ASSIGNMENT —
For the records that follow, return only the count of lines containing the string "DGND".
---------- MATERIAL SHOWN ----------
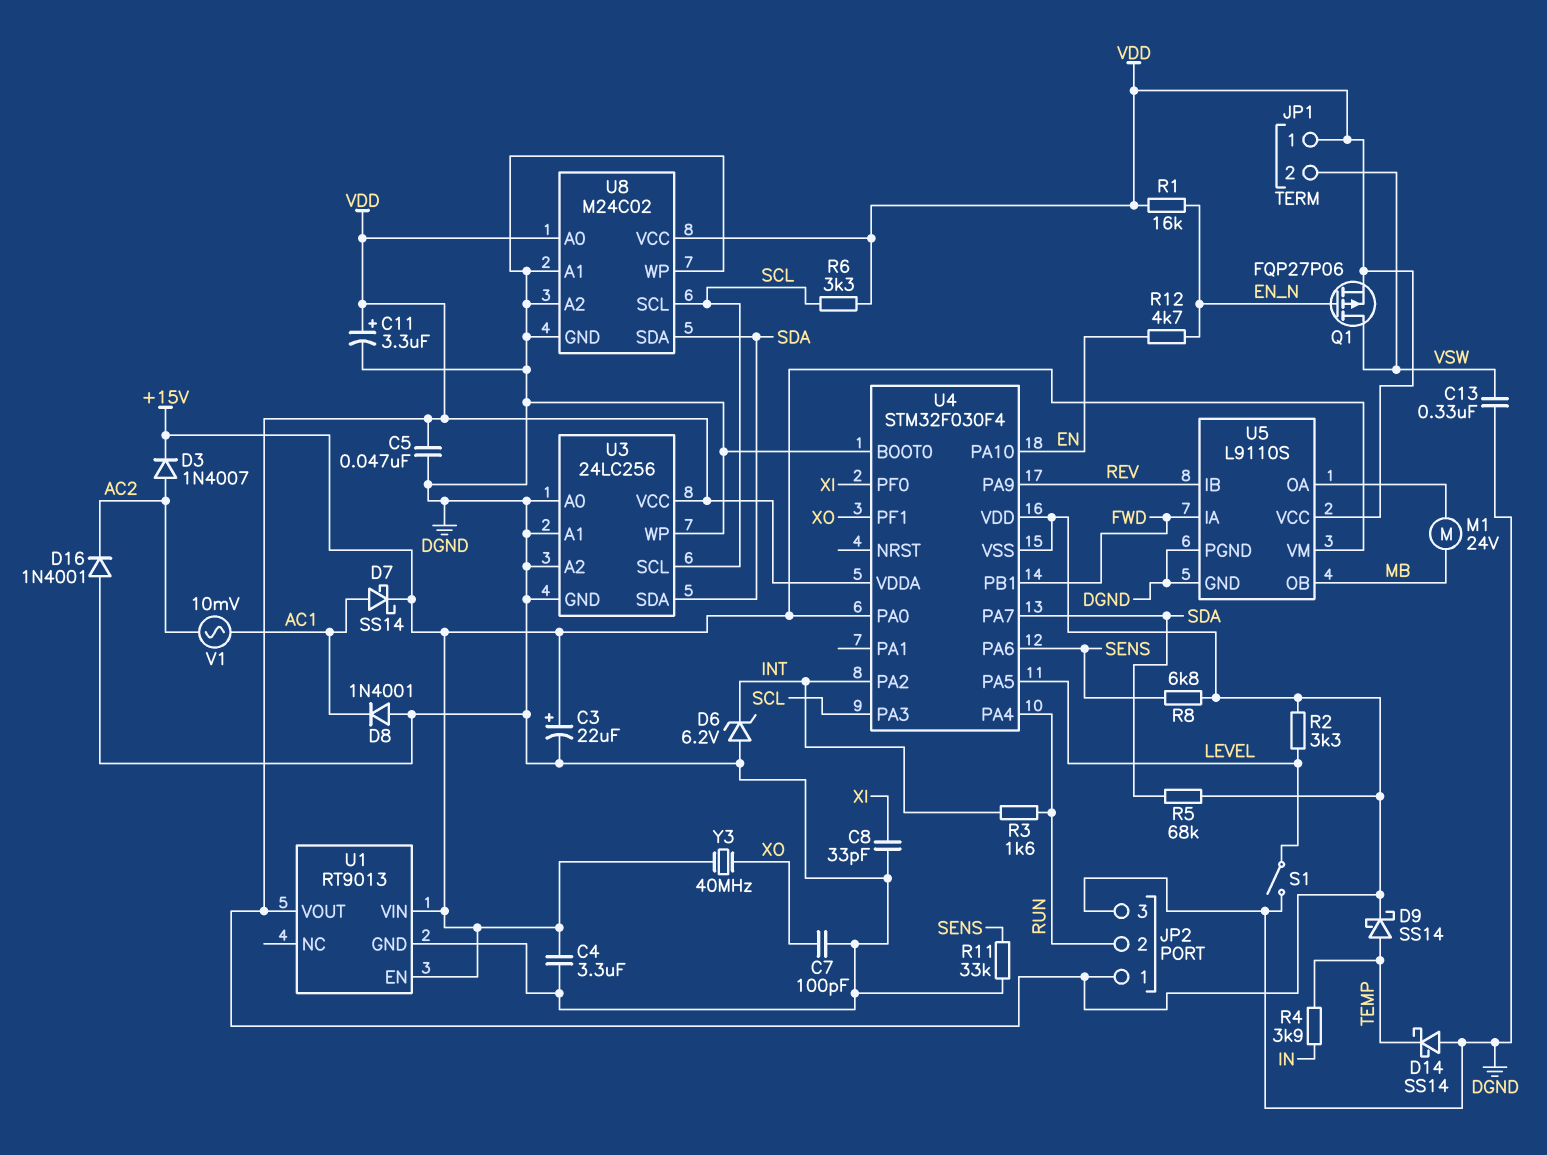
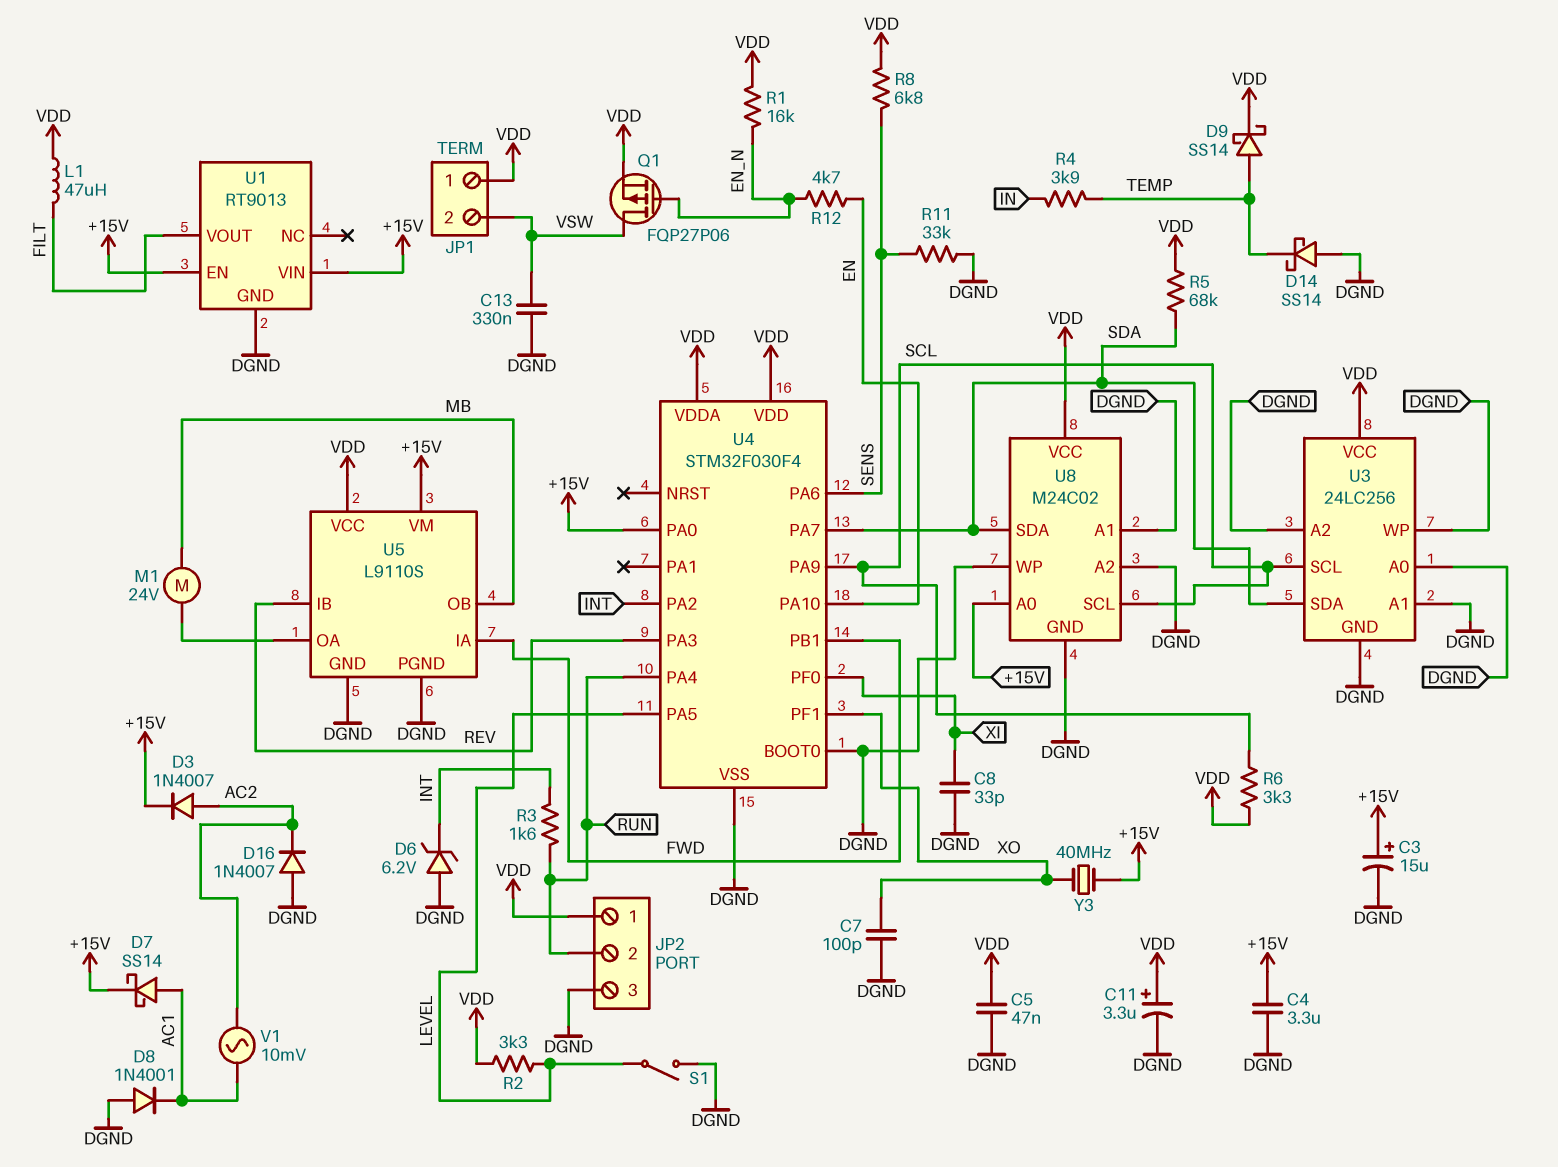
C3: 22uF (plus +15V, minus DGND) -> 15uF (plus +15V, minus DGND)
D16: diode 1N4001 (A DGND, K AC2) -> diode 1N4007 (A DGND, K AC2)
L1: none -> 47uH (FILT, VDD)
U1 pin VOUT: VDD -> FILT
U4 pin PA3: SCL -> REV
U4 pin PA9: REV -> SCL
U4 pin VSS: VDD -> DGND
U8 pin A0: VDD -> +15V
----------
TASK RESPONSE —
3